**Supplied records:**
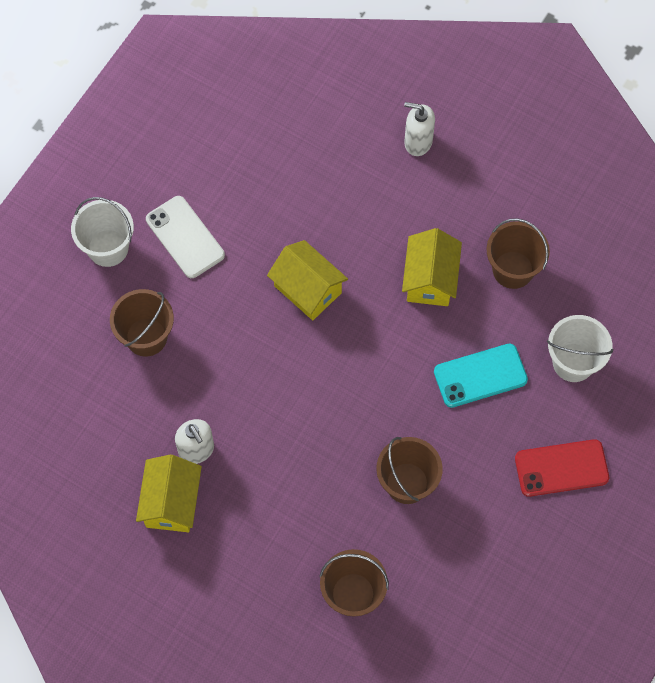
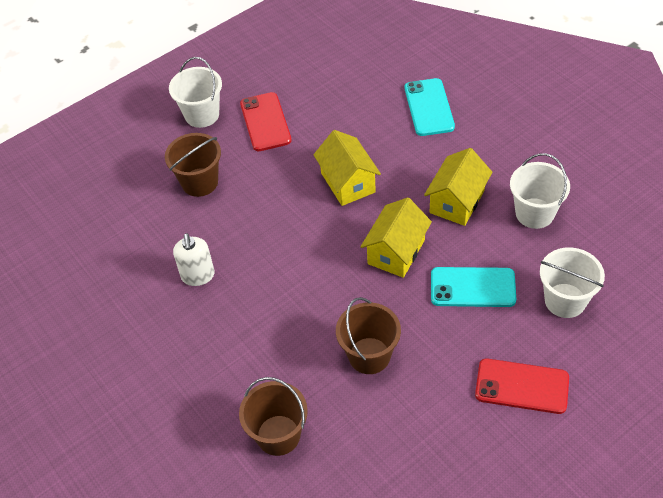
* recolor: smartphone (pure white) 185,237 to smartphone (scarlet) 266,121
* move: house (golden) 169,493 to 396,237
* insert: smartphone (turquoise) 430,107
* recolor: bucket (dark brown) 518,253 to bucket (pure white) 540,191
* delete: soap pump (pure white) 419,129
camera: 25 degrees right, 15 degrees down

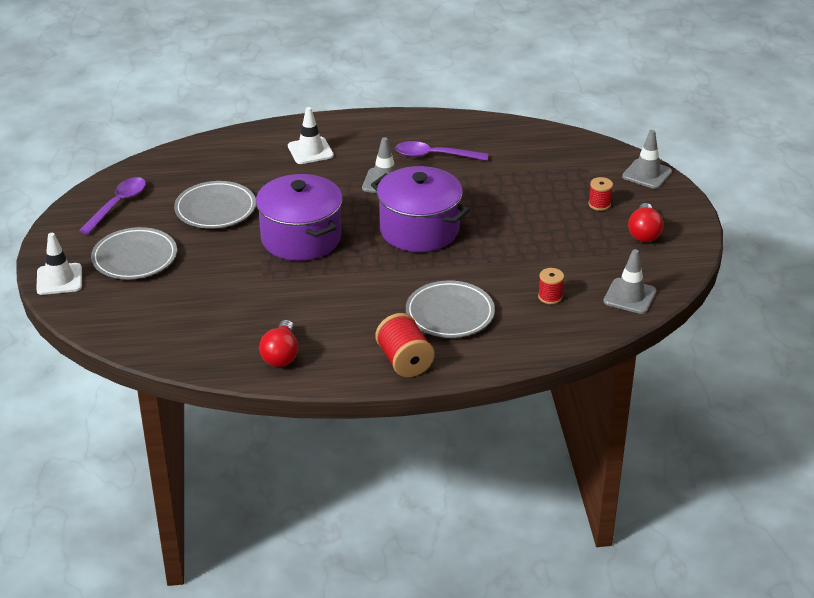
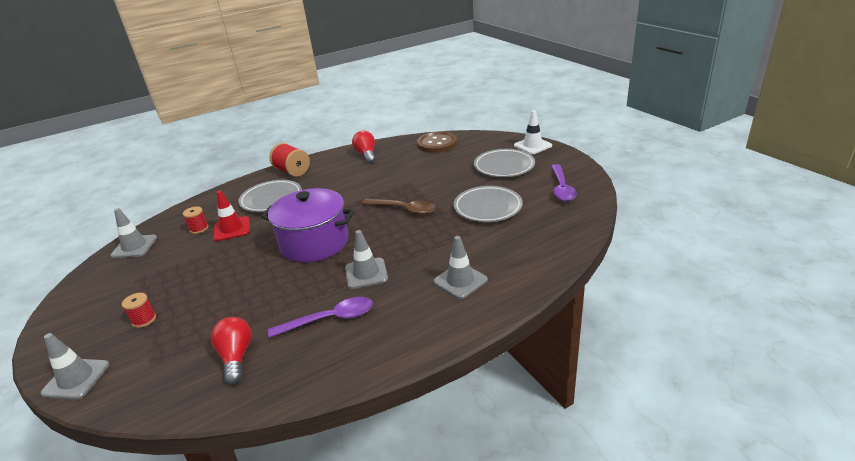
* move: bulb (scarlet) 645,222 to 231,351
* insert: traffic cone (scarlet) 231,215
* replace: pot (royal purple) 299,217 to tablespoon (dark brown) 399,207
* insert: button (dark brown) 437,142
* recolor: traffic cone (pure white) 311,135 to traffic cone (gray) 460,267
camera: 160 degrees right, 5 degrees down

**Your goal:**
Take the line holding "(dark brown) 399,207" and the lines after it through the end of the entries. Retype them exactly and add nothing.

**Your response:**
* replace: pot (royal purple) 299,217 to tablespoon (dark brown) 399,207
* insert: button (dark brown) 437,142
* recolor: traffic cone (pure white) 311,135 to traffic cone (gray) 460,267
camera: 160 degrees right, 5 degrees down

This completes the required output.